■ Brief: Listed below are entries; give the number of lines among them that include "cyan", and only that number.

[Opening Dataset excerpts section]

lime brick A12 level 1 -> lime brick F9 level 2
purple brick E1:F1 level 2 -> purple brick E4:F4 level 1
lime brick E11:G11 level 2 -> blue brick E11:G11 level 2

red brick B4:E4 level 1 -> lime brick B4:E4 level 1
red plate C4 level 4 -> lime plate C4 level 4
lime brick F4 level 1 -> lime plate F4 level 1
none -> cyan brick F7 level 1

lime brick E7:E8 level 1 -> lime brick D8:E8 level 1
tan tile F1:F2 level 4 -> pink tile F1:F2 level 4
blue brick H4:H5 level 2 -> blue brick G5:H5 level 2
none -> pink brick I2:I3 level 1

[Closing Dataset excerpts section]
[Opening Dataset excerpts section]

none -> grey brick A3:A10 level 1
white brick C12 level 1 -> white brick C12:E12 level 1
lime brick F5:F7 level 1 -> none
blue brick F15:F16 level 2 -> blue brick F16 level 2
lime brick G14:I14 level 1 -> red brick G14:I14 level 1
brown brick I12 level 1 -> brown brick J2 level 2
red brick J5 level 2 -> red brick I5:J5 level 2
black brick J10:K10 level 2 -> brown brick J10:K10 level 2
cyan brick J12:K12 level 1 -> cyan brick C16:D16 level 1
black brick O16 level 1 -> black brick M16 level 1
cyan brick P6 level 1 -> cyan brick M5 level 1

[Closing Dataset excerpts section]

■ Solution: 3